··· Excerpted data ···
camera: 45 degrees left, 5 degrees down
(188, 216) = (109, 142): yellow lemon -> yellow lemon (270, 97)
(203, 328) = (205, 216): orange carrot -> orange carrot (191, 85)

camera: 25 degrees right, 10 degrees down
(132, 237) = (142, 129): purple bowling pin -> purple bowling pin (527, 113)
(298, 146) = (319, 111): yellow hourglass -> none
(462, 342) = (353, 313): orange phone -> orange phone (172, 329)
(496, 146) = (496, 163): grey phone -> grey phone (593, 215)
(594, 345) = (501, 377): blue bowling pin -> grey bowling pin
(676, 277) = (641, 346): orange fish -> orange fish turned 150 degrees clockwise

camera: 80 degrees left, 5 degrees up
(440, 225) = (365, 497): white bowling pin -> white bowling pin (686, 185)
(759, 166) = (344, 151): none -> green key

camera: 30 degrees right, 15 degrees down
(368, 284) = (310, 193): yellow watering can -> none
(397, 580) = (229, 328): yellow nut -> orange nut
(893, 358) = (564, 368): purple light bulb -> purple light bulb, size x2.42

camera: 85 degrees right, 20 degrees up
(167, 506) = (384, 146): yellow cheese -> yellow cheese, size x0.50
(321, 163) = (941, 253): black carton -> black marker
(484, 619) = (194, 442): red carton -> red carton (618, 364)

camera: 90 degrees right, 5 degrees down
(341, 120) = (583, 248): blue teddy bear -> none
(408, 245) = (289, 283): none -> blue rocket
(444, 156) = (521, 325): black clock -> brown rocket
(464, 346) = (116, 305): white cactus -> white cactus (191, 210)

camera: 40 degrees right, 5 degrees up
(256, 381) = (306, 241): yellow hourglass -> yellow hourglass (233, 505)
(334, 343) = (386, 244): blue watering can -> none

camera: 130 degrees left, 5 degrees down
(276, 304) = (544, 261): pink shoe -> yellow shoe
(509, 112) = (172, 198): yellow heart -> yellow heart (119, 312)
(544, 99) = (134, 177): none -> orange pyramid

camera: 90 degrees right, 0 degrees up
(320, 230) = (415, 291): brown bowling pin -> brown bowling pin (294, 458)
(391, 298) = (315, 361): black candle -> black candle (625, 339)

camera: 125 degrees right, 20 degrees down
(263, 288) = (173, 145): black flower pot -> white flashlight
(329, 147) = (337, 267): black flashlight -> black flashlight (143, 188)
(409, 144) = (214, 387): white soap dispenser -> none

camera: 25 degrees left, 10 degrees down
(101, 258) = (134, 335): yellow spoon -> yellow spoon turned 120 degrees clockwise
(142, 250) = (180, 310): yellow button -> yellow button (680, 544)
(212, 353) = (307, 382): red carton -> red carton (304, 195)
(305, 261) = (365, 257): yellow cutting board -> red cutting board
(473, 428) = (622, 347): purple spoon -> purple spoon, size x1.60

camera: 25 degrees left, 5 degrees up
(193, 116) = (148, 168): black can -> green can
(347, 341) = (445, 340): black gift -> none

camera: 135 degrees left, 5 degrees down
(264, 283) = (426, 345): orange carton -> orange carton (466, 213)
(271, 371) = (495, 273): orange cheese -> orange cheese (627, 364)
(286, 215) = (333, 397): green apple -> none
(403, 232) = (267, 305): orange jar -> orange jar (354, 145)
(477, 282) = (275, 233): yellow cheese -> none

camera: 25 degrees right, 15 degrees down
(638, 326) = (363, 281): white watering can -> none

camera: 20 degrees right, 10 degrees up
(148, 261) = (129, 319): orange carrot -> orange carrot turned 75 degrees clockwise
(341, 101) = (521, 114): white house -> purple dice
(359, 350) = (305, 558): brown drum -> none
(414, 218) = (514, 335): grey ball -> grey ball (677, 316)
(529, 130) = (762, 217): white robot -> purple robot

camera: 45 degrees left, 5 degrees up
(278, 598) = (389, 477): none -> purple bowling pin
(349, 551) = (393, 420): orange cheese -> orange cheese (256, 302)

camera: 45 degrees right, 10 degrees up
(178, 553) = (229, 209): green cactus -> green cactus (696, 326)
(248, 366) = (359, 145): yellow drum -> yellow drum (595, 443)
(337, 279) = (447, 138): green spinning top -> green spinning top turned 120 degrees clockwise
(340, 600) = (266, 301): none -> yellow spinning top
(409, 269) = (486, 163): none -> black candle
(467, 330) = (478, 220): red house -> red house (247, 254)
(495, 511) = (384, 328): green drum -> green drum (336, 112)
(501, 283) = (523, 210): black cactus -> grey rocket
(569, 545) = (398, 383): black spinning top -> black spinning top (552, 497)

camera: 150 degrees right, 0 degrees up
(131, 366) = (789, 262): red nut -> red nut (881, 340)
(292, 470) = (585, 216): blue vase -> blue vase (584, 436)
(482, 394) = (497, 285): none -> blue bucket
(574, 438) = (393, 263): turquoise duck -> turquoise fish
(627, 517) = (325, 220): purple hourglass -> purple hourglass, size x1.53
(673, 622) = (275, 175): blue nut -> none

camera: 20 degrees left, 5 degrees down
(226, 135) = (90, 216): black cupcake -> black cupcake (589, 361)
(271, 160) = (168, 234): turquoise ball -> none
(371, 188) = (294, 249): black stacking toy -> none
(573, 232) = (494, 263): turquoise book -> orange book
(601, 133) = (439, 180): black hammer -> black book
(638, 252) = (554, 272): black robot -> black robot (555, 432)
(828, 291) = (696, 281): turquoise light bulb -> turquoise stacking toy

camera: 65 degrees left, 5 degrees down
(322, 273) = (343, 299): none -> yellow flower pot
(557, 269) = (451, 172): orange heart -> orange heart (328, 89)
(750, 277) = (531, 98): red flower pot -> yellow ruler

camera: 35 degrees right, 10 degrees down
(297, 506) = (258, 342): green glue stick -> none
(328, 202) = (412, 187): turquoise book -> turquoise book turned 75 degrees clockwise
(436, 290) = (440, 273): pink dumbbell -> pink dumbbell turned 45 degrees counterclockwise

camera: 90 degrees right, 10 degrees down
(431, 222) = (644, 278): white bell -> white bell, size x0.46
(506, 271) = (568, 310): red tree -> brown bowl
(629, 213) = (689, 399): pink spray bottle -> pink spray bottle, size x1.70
···
Your assignment
Report each line of the listing above that uses the word "grey".

Result below
(496, 146) = (496, 163): grey phone -> grey phone (593, 215)
(594, 345) = (501, 377): blue bowling pin -> grey bowling pin
(414, 218) = (514, 335): grey ball -> grey ball (677, 316)
(501, 283) = (523, 210): black cactus -> grey rocket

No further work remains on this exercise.